• [What is required] Could you return each entry below exactly as written, minus any pictures?

Start of Block

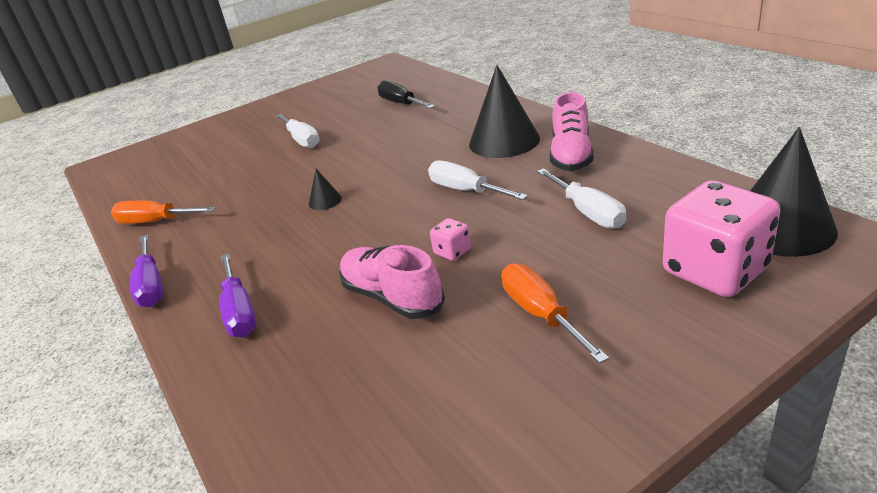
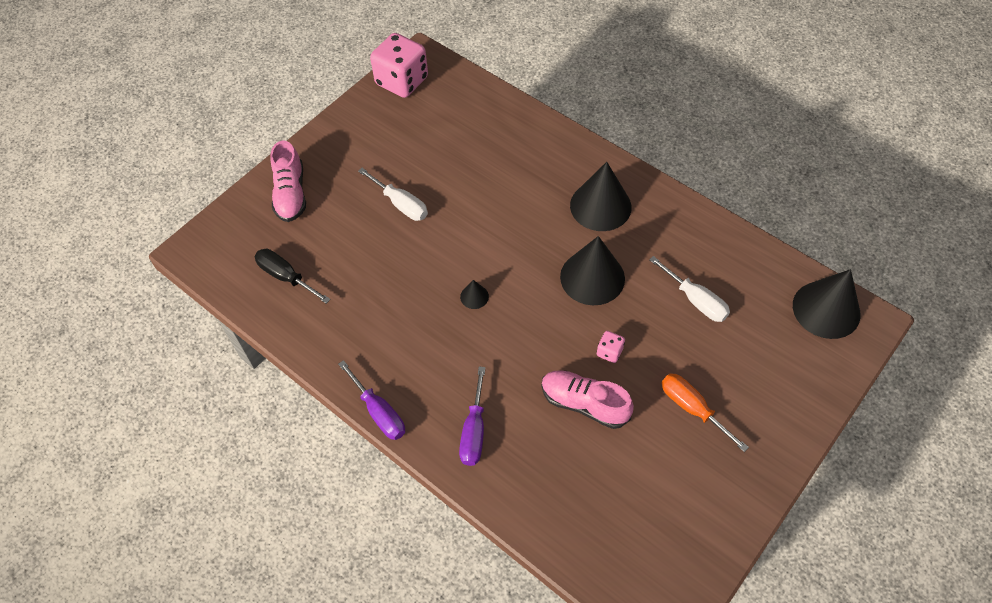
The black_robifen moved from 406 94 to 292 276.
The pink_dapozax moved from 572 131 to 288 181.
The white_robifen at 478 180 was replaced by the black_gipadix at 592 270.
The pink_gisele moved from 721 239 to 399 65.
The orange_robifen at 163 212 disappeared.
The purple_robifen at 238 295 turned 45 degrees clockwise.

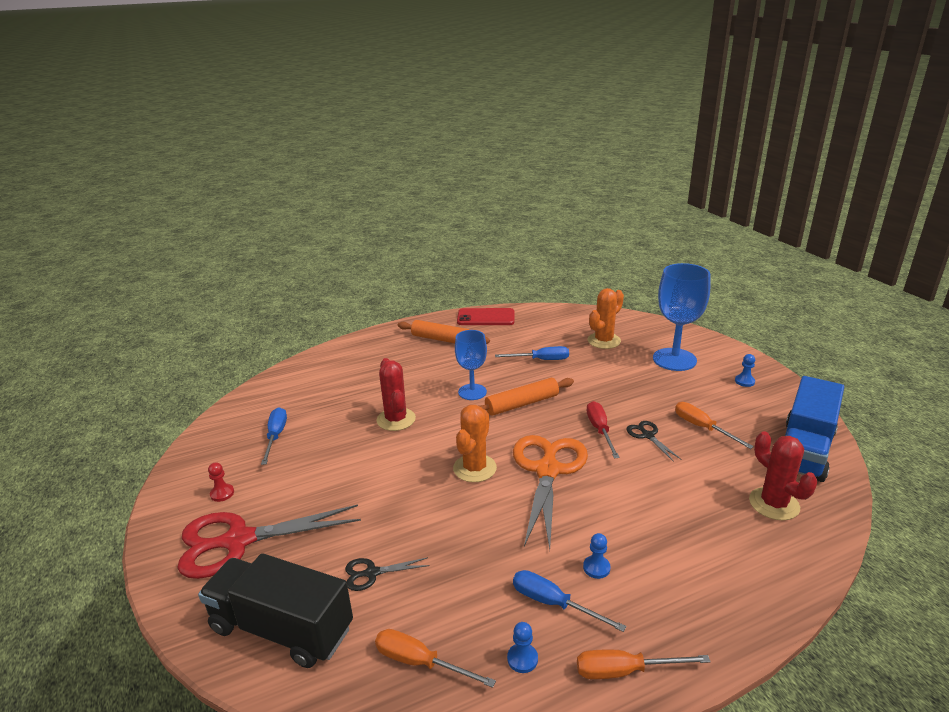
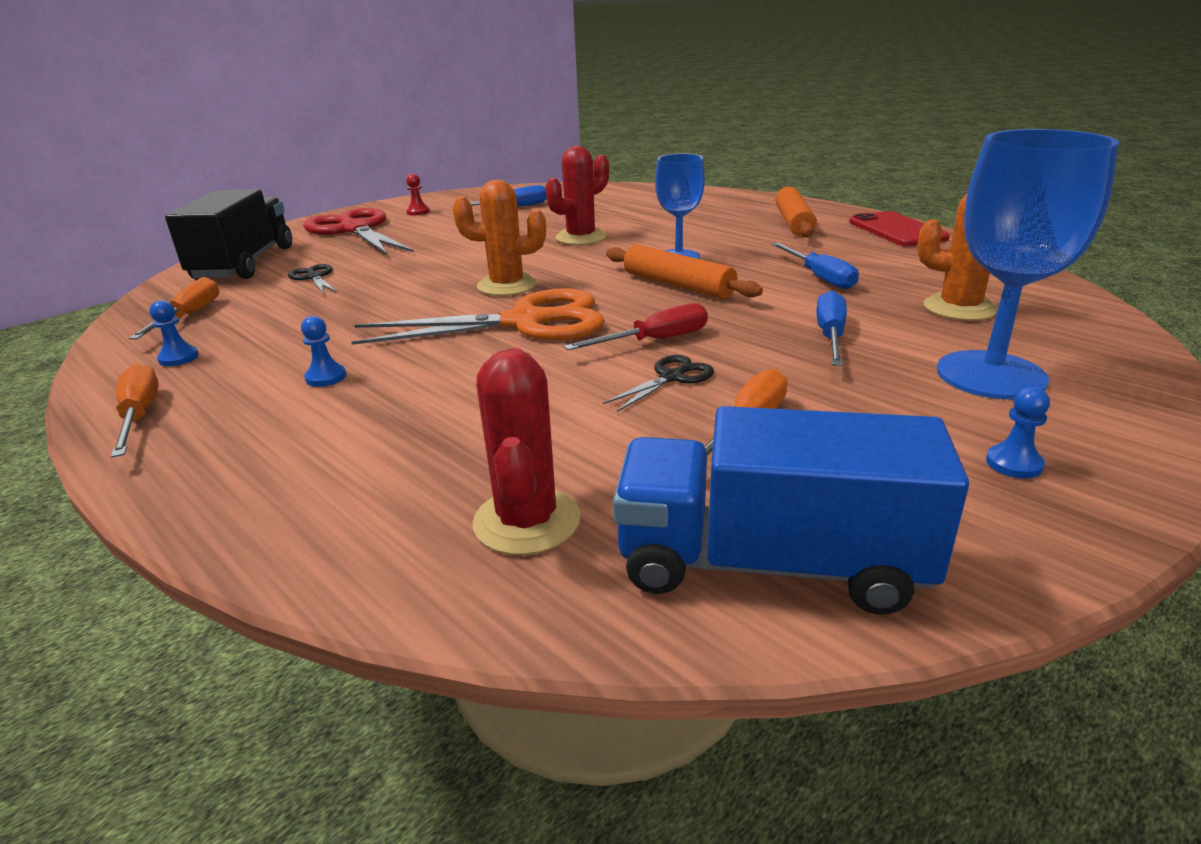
The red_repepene at 783 476 turned 45 degrees counterclockwise.
The blue_robifen moved from 569 601 to 831 328.

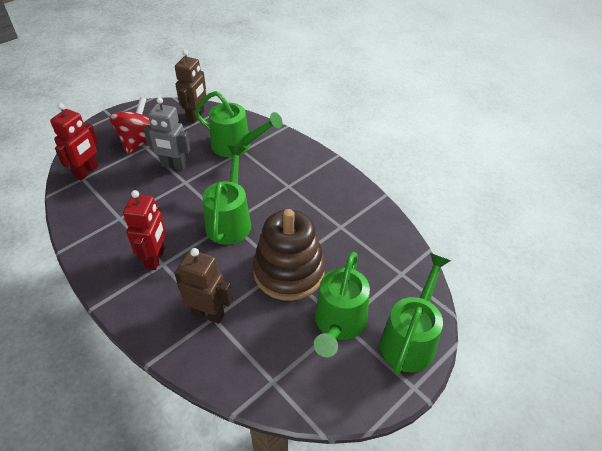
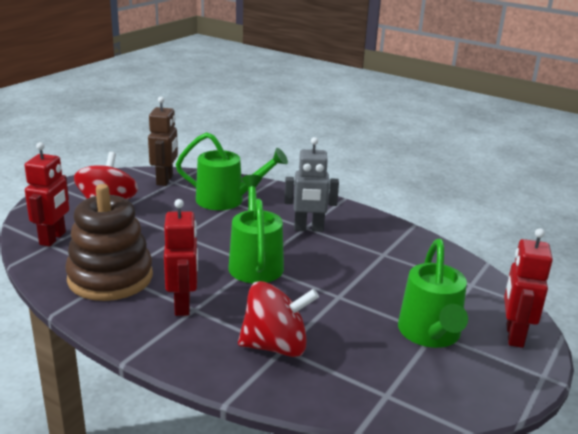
The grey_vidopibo moved from 167 134 to 311 184.
The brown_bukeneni moved from 289 255 to 109 242.
The brown_vidopibo at 203 286 was replaced by the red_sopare at 278 319.
The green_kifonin at 415 314 was replaced by the red_vidopibo at 528 288.

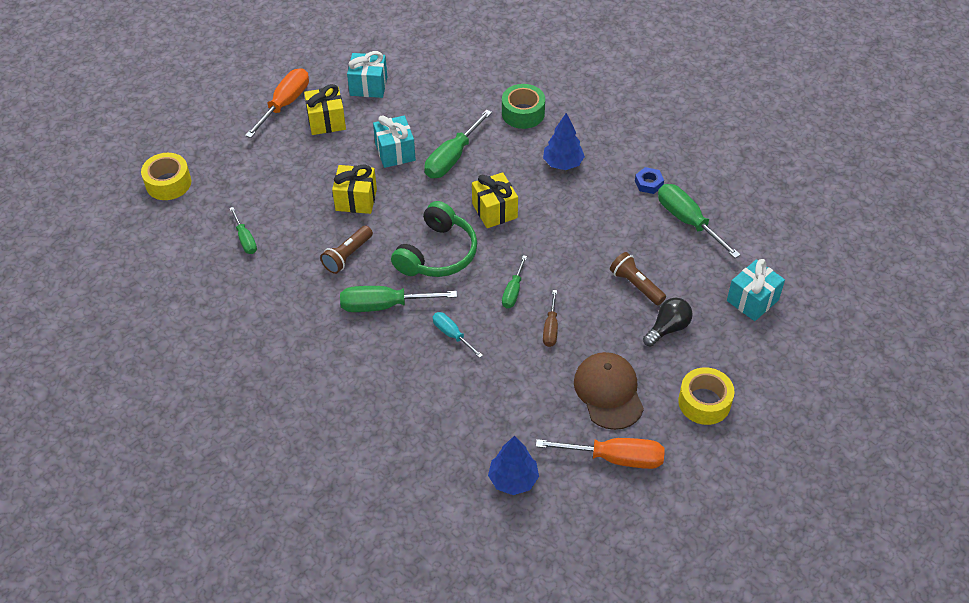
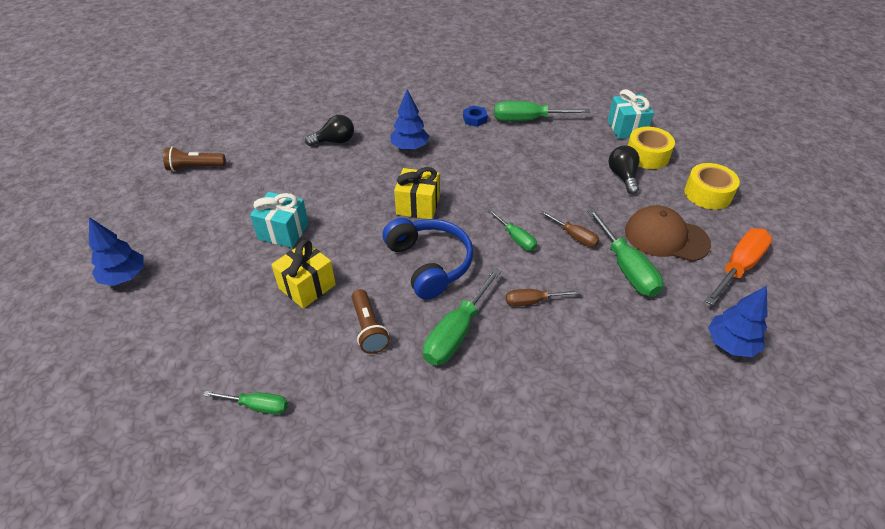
The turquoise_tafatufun at 367 74 disappeared.
The orange_robifen at 277 103 was replaced by the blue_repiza at 116 251.
The yellow_tafatufun at 325 109 disappeared.
The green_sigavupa at 523 106 was replaced by the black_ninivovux at 329 130.
The green_robifen moved from 458 143 to 625 252.
The yellow_sigavupa moved from 166 176 to 651 148.
The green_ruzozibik at 434 239 became the blue_ruzozibik at 428 259.
The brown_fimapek moved from 638 278 to 194 159.
The turquoise_robifen at 458 335 became the brown_robifen at 543 297.

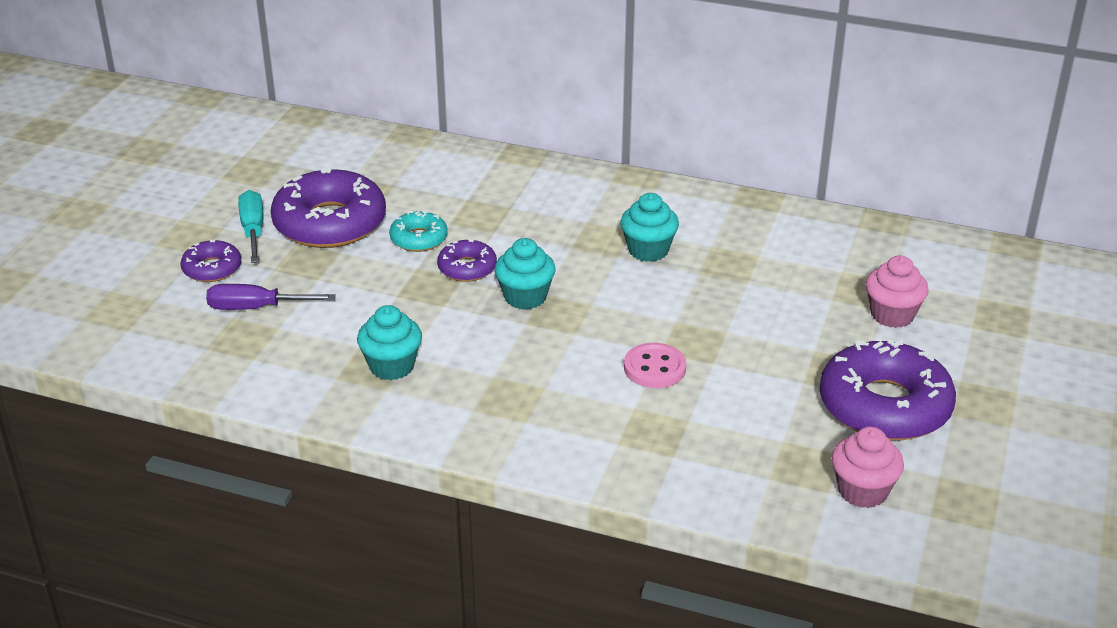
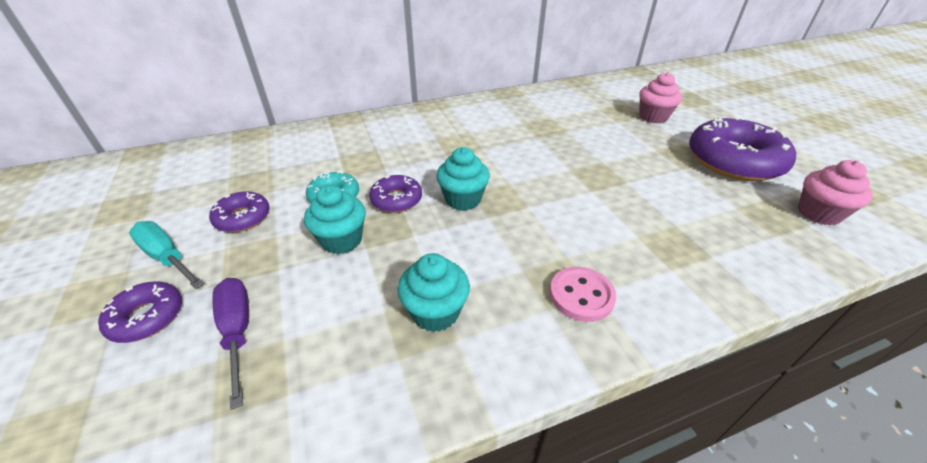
The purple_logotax at 328 208 changed to 0.50 times the size.
The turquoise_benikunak moved from 649 227 to 335 219.
The purple_robifen at 271 297 turned 105 degrees clockwise.
The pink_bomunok moved from 655 365 to 583 294.

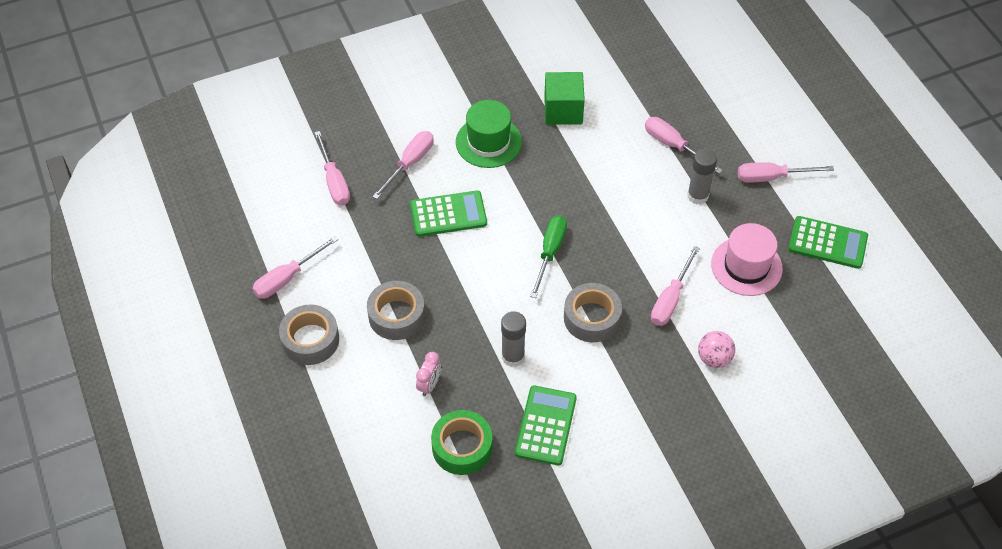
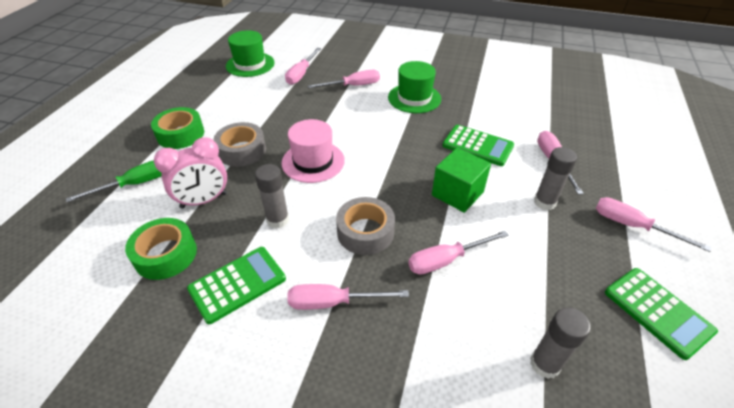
The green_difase moved from 564 98 to 461 180.
The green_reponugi moved from 448 214 to 478 145.
The green_robifen moved from 548 256 to 114 181.
The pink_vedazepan moved from 747 259 to 313 151.
The pink_robifen moved from 295 267 to 348 297.
The grey_sigavupa at 309 334 became the green_sigavupa at 177 128.
The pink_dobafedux at 716 349 disappeared.
The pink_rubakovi at 428 374 changed to 1.79 times the size.
The green_vedazepan at 250 53 appeared.
The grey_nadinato at 560 343 appeared.

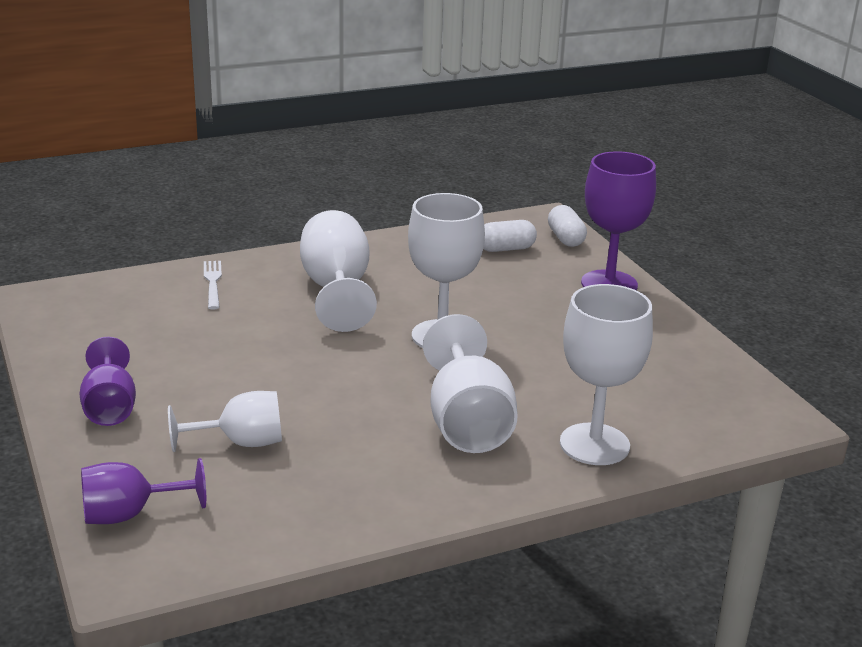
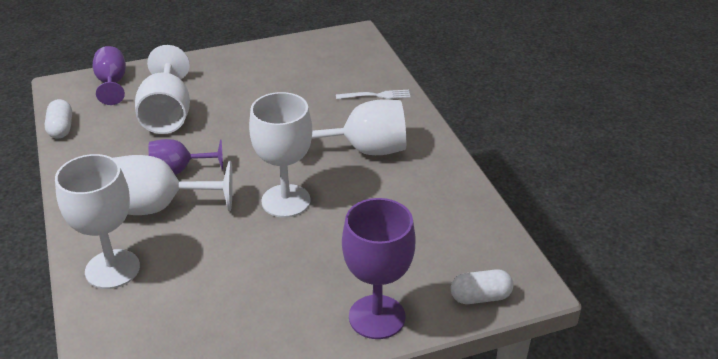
The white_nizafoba moved from 510 236 to 58 118.
The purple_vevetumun moved from 108 381 to 186 157.
The white_vevetumun at 225 421 changed to 1.54 times the size.

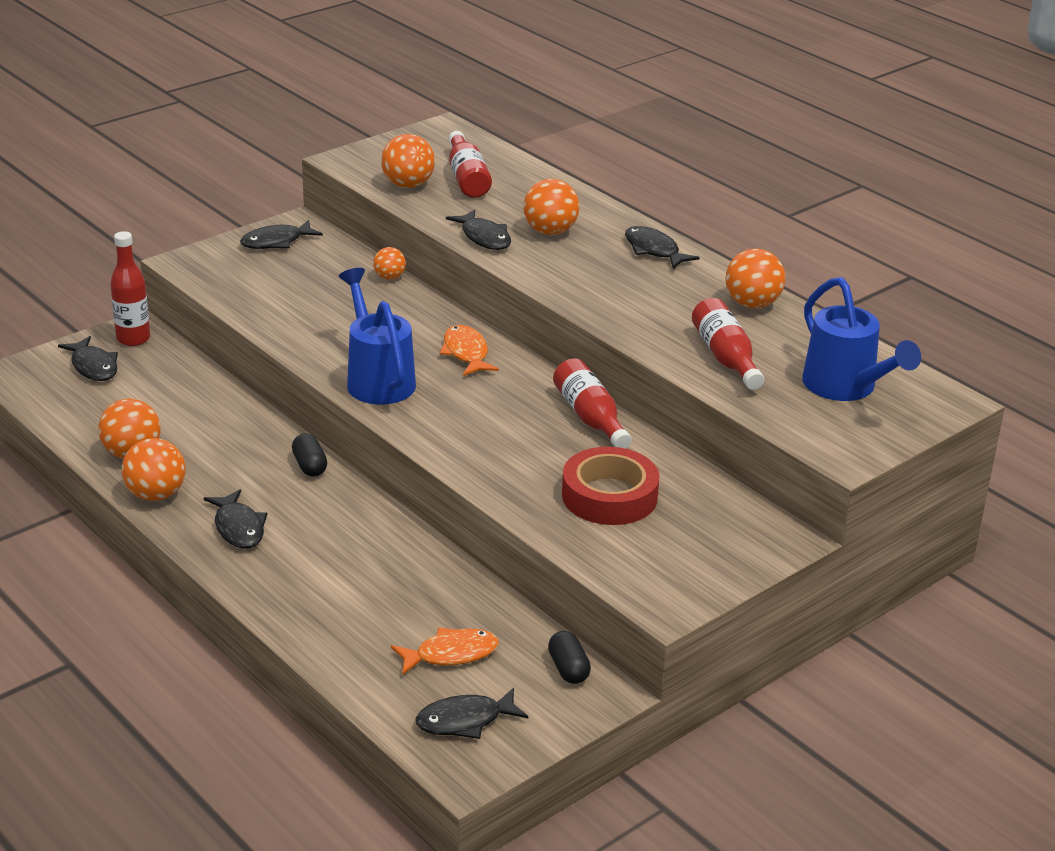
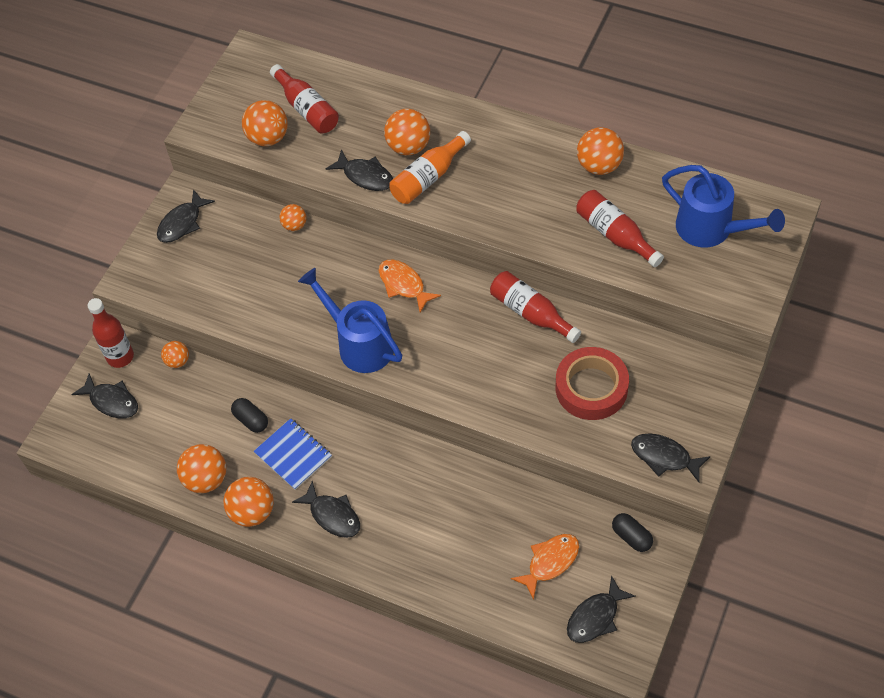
The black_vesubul moved from 662 247 to 671 458.
The black_nizafoba moved from 309 455 to 249 415.
The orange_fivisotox at 430 167 appeared.
The orange_dobafedux at 175 354 appeared.
The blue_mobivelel at 293 454 appeared.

End of Block

• [Response]
The black_robifen moved from 406 94 to 292 276.
The pink_dapozax moved from 572 131 to 288 181.
The white_robifen at 478 180 was replaced by the black_gipadix at 592 270.
The pink_gisele moved from 721 239 to 399 65.
The orange_robifen at 163 212 disappeared.
The purple_robifen at 238 295 turned 45 degrees clockwise.

The red_repepene at 783 476 turned 45 degrees counterclockwise.
The blue_robifen moved from 569 601 to 831 328.

The grey_vidopibo moved from 167 134 to 311 184.
The brown_bukeneni moved from 289 255 to 109 242.
The brown_vidopibo at 203 286 was replaced by the red_sopare at 278 319.
The green_kifonin at 415 314 was replaced by the red_vidopibo at 528 288.

The turquoise_tafatufun at 367 74 disappeared.
The orange_robifen at 277 103 was replaced by the blue_repiza at 116 251.
The yellow_tafatufun at 325 109 disappeared.
The green_sigavupa at 523 106 was replaced by the black_ninivovux at 329 130.
The green_robifen moved from 458 143 to 625 252.
The yellow_sigavupa moved from 166 176 to 651 148.
The green_ruzozibik at 434 239 became the blue_ruzozibik at 428 259.
The brown_fimapek moved from 638 278 to 194 159.
The turquoise_robifen at 458 335 became the brown_robifen at 543 297.

The purple_logotax at 328 208 changed to 0.50 times the size.
The turquoise_benikunak moved from 649 227 to 335 219.
The purple_robifen at 271 297 turned 105 degrees clockwise.
The pink_bomunok moved from 655 365 to 583 294.

The green_difase moved from 564 98 to 461 180.
The green_reponugi moved from 448 214 to 478 145.
The green_robifen moved from 548 256 to 114 181.
The pink_vedazepan moved from 747 259 to 313 151.
The pink_robifen moved from 295 267 to 348 297.
The grey_sigavupa at 309 334 became the green_sigavupa at 177 128.
The pink_dobafedux at 716 349 disappeared.
The pink_rubakovi at 428 374 changed to 1.79 times the size.
The green_vedazepan at 250 53 appeared.
The grey_nadinato at 560 343 appeared.

The white_nizafoba moved from 510 236 to 58 118.
The purple_vevetumun moved from 108 381 to 186 157.
The white_vevetumun at 225 421 changed to 1.54 times the size.

The black_vesubul moved from 662 247 to 671 458.
The black_nizafoba moved from 309 455 to 249 415.
The orange_fivisotox at 430 167 appeared.
The orange_dobafedux at 175 354 appeared.
The blue_mobivelel at 293 454 appeared.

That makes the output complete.